---------- MATERIAL FOR THIS TASK ----------

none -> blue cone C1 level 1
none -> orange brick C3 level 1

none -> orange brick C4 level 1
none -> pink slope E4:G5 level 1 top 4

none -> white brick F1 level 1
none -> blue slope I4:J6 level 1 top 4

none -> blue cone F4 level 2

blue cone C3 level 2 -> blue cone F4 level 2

----------
---------- MATERIAL FOR THIS TASK ----------

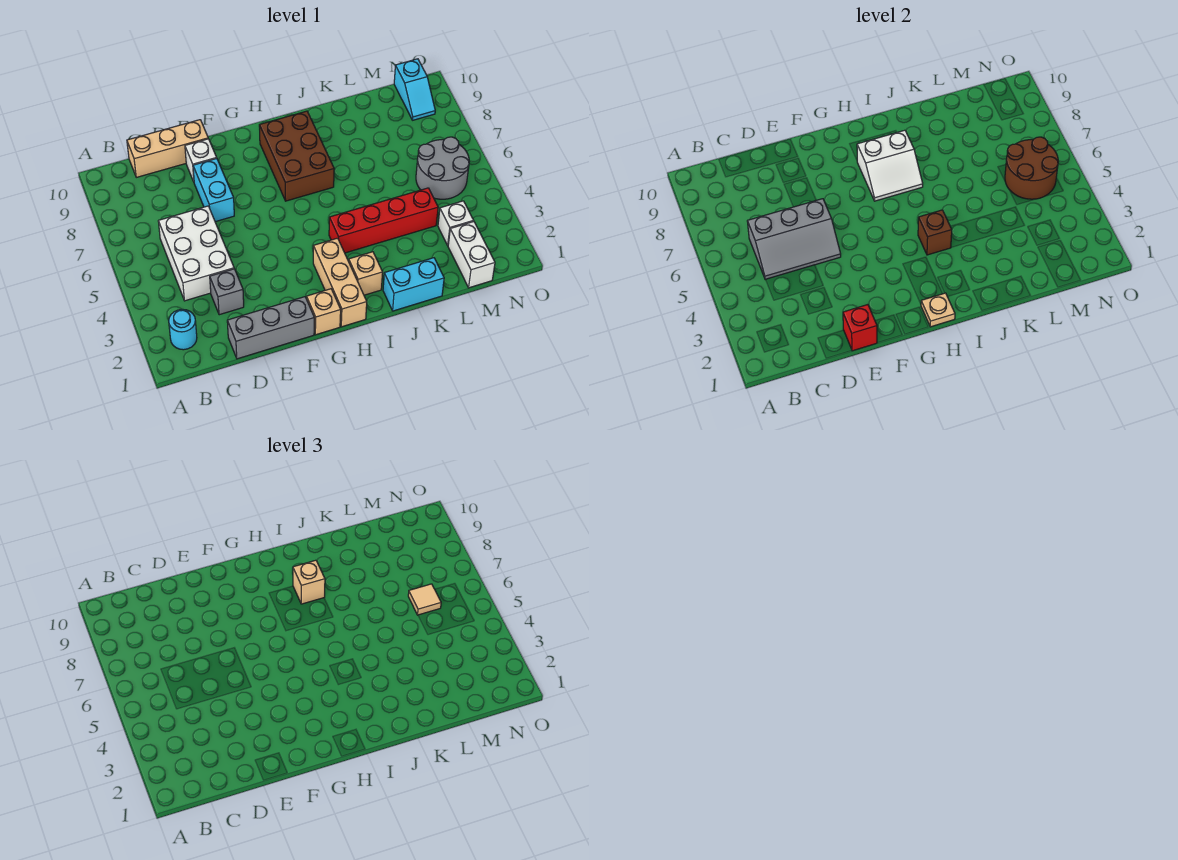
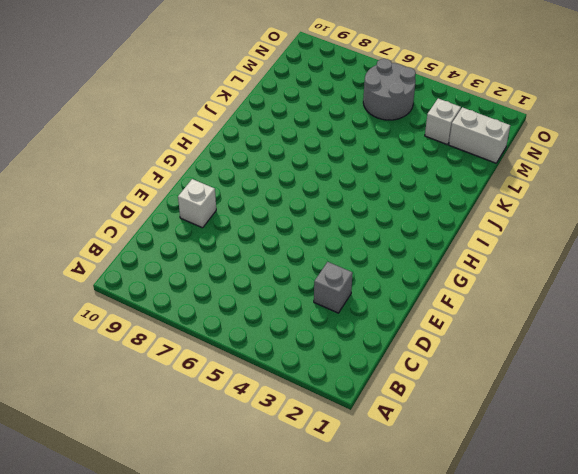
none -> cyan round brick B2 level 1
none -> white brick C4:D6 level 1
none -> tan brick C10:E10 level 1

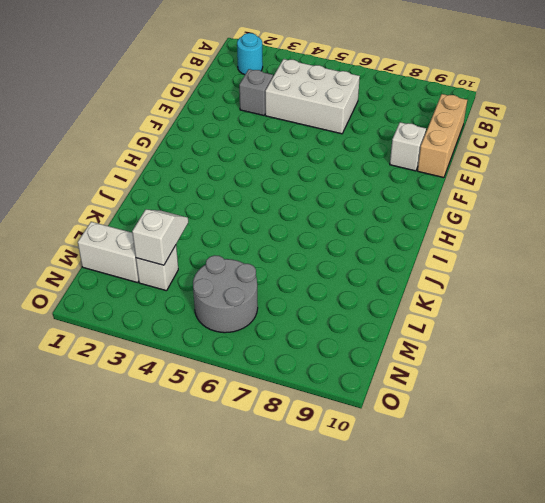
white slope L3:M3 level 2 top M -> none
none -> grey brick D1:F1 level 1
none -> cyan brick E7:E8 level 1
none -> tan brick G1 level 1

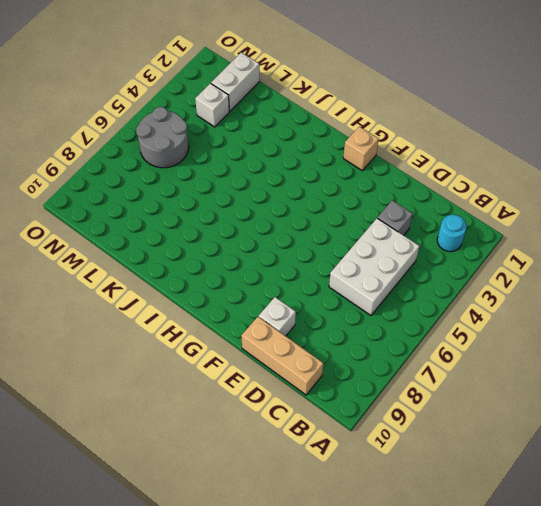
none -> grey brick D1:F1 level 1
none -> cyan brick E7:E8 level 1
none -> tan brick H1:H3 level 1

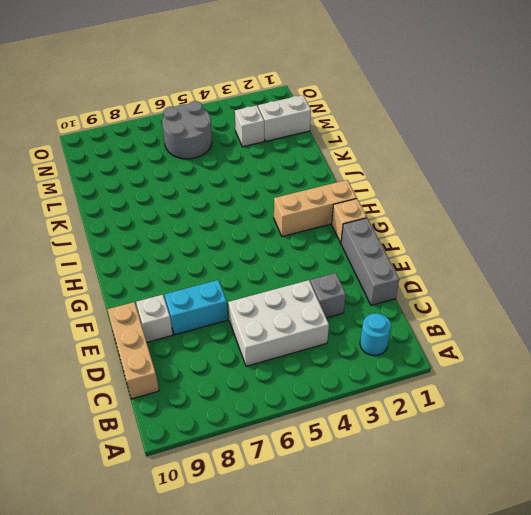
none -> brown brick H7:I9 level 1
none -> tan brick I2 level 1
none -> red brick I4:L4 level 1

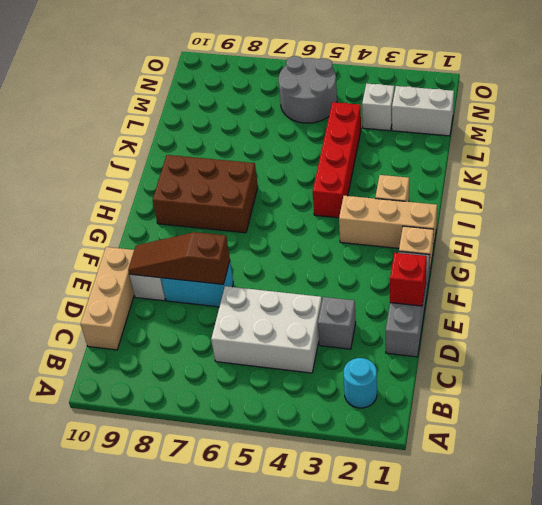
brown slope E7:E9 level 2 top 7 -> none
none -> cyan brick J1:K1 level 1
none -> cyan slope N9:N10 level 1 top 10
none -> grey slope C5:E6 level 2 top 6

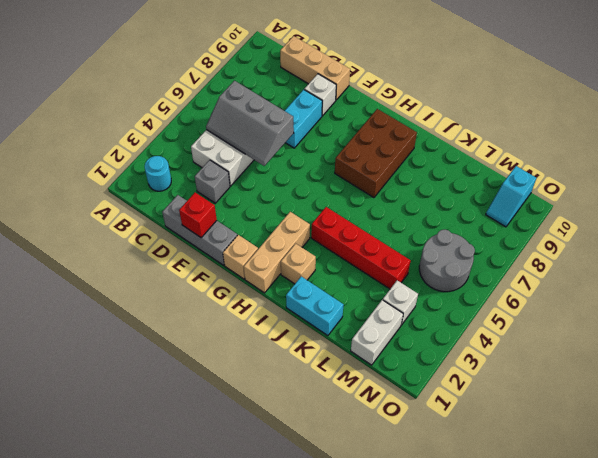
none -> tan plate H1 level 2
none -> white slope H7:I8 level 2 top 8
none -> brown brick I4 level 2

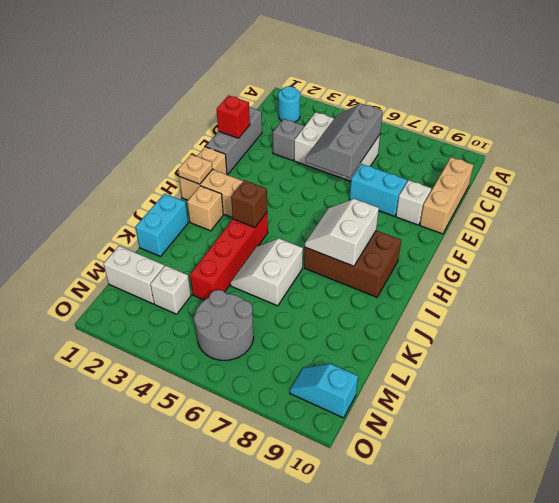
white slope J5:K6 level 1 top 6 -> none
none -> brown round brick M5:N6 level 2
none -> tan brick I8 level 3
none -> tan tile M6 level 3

----------

**PROBLEM:** Where a line of the data includes the string "orange", list that line.

**RESULT FOR THIS EXERCISE:**
none -> orange brick C3 level 1
none -> orange brick C4 level 1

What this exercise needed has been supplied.